● Entries shown:
· · · · · · ·

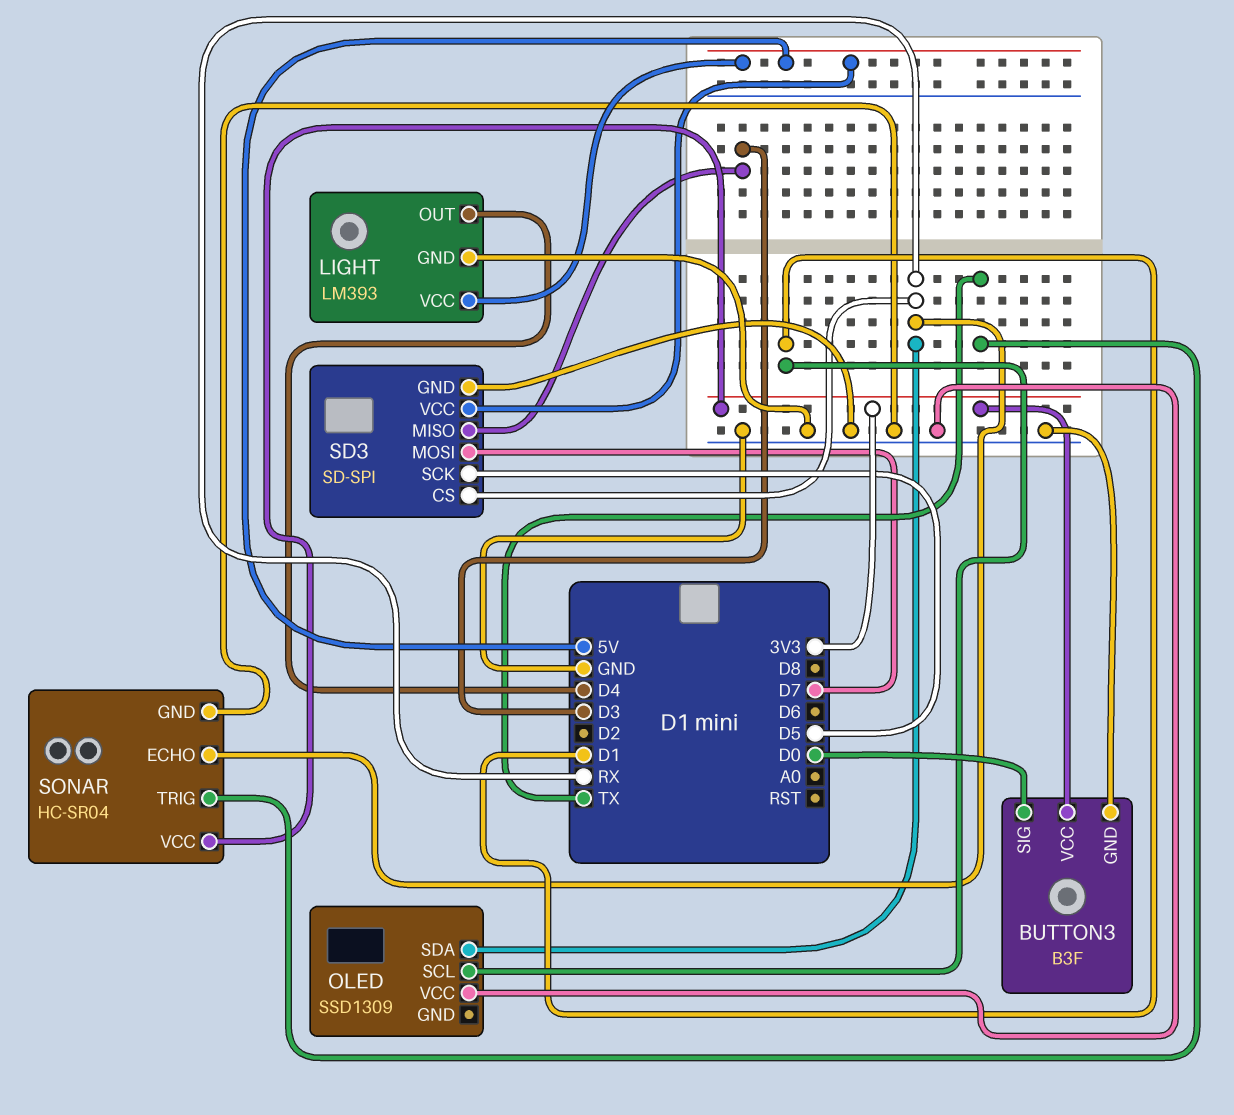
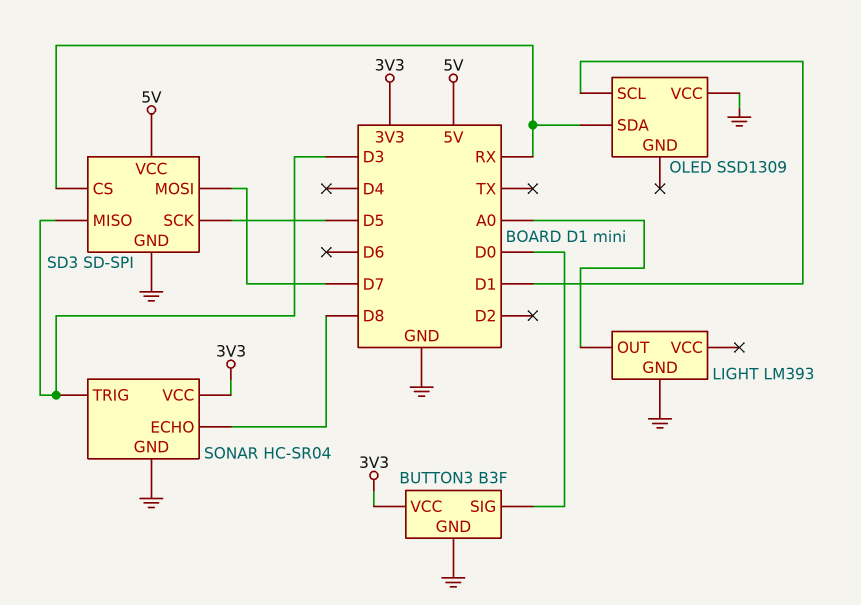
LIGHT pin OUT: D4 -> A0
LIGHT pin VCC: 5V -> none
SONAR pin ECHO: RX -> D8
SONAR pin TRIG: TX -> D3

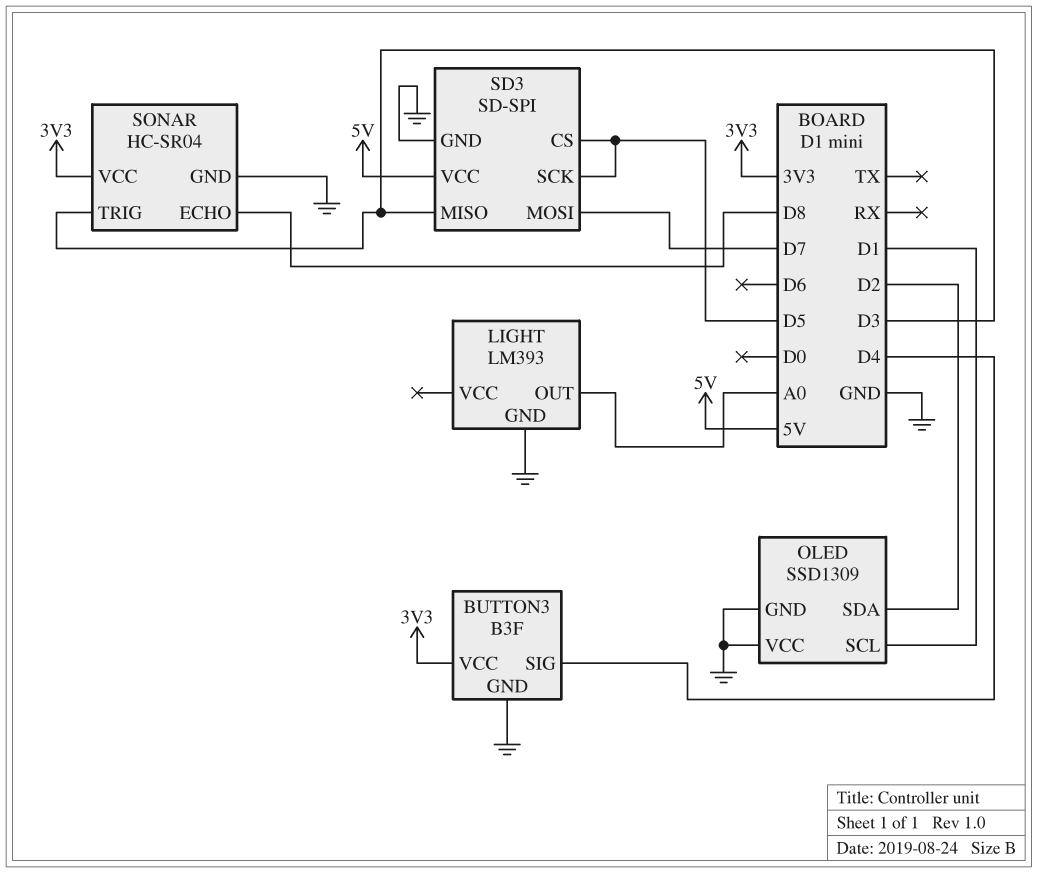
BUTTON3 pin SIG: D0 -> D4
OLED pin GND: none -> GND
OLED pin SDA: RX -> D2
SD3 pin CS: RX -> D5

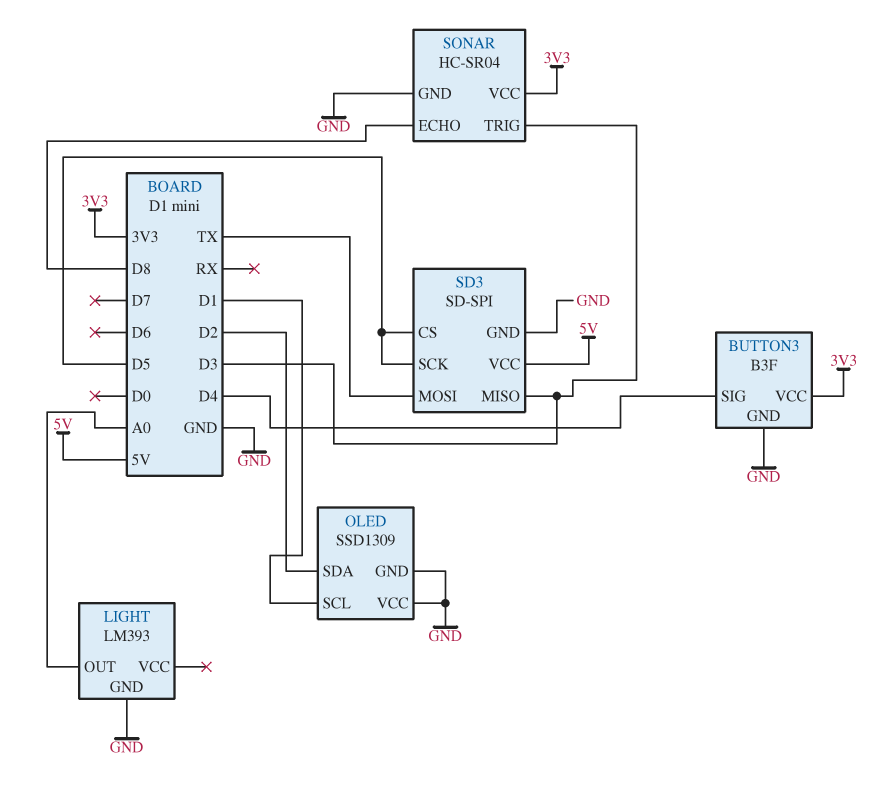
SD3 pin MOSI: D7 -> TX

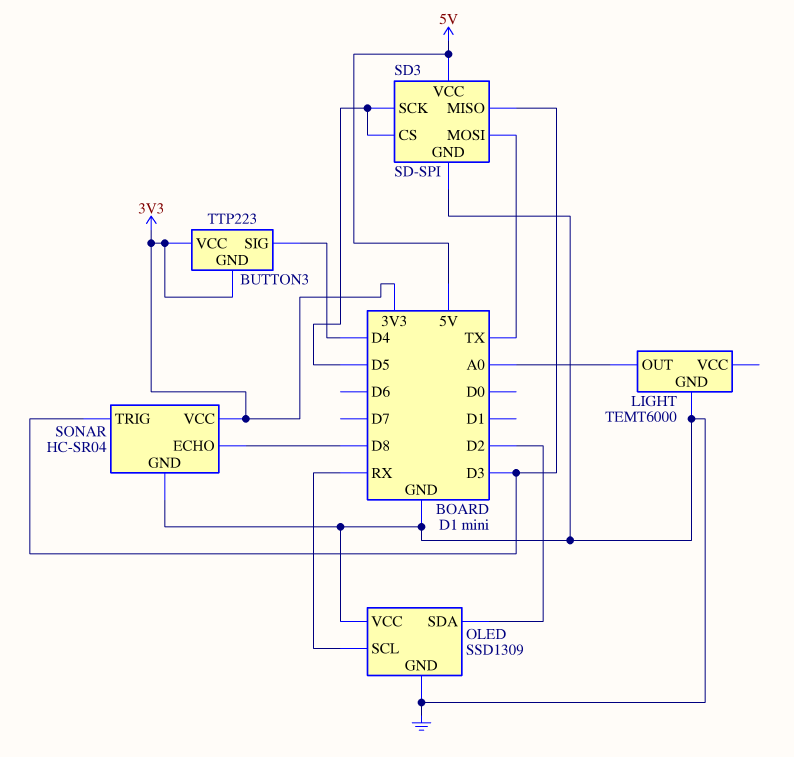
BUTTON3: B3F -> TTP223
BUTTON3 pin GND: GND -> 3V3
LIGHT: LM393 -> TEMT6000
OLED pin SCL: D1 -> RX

· · · · · · ·

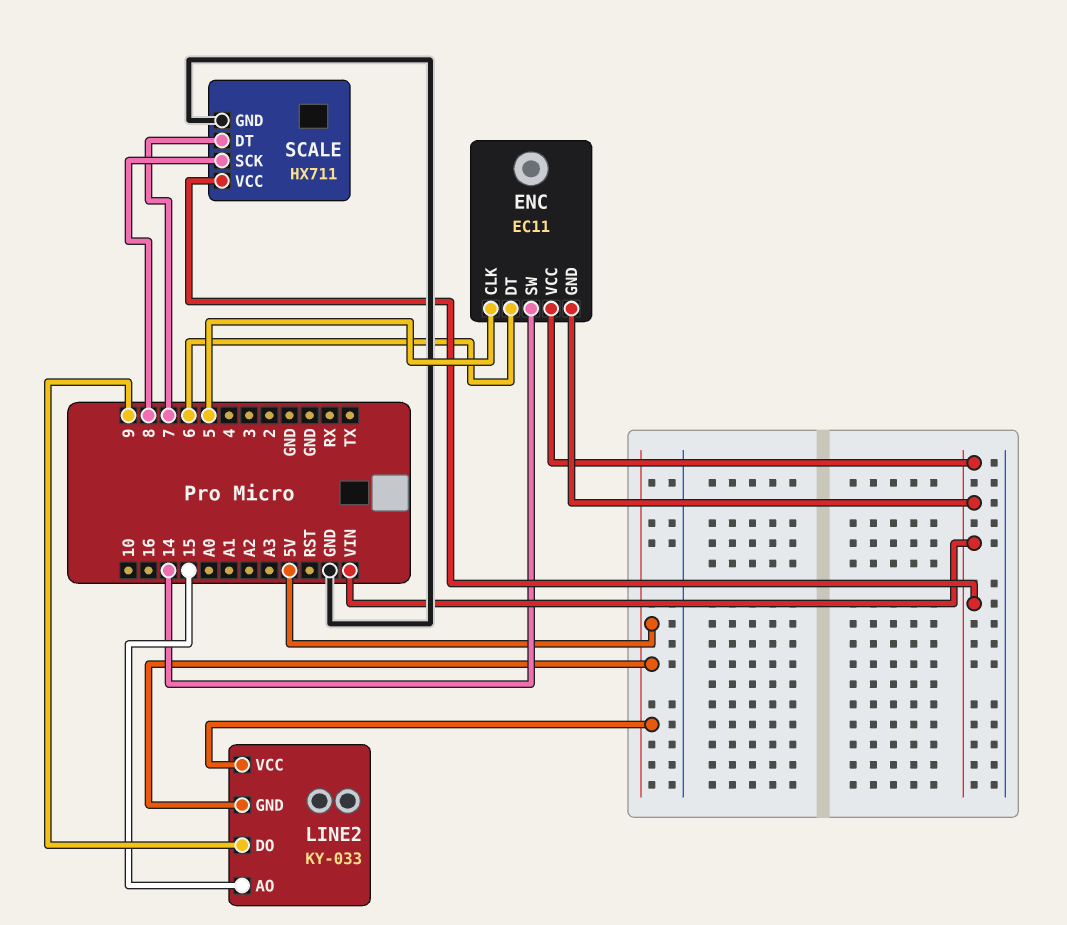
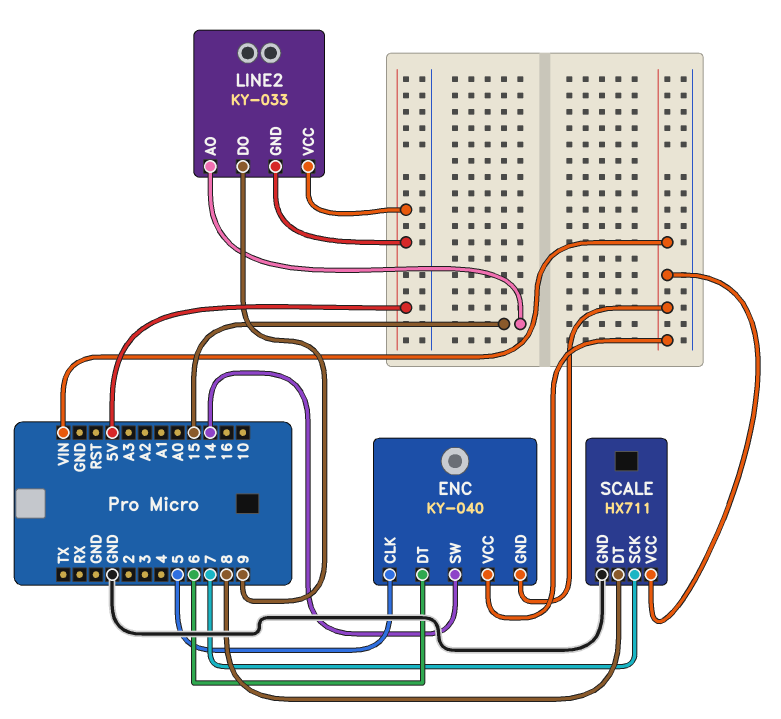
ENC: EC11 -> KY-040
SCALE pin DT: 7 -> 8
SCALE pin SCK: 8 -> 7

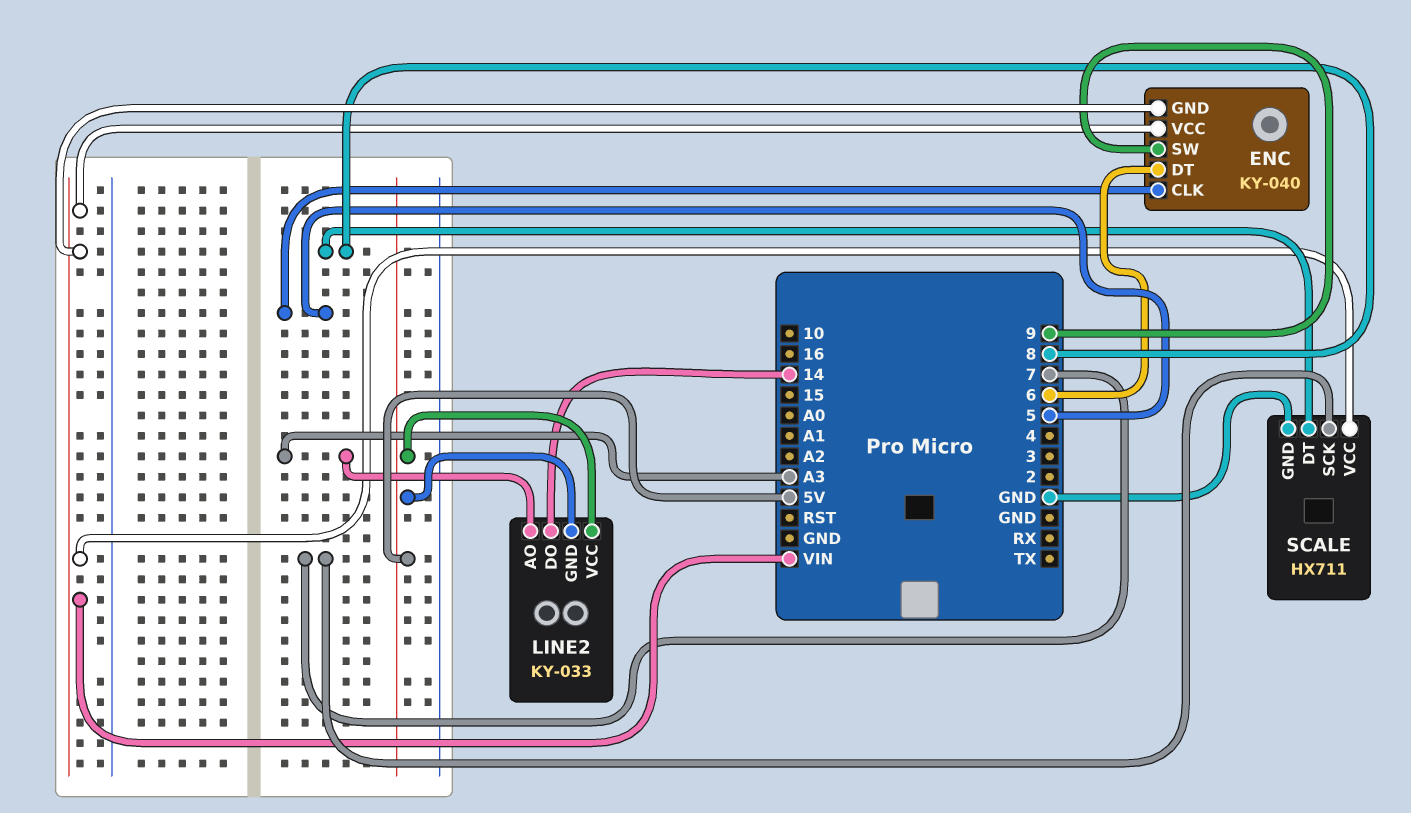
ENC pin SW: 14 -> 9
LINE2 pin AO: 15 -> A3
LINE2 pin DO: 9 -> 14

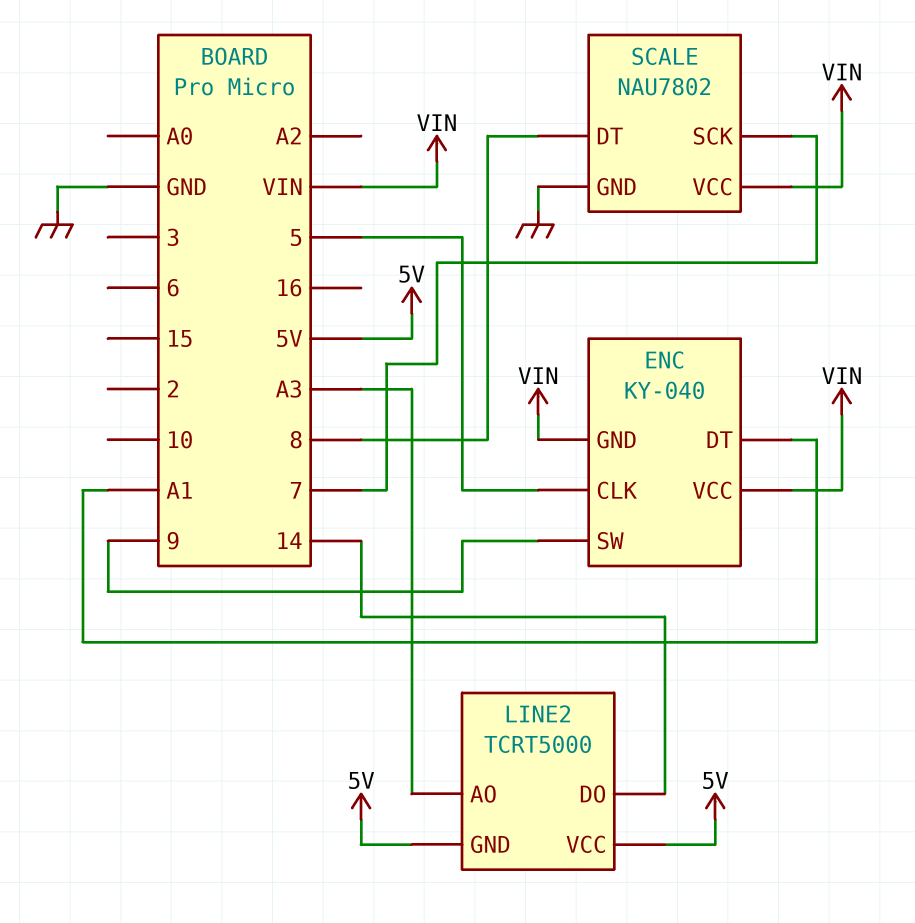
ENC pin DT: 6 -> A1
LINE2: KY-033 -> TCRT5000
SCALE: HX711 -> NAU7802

· · · · · · ·

● Your assignment: Write out every line of the preceding listing that contains "SONAR".

● Task result:
SONAR pin ECHO: RX -> D8
SONAR pin TRIG: TX -> D3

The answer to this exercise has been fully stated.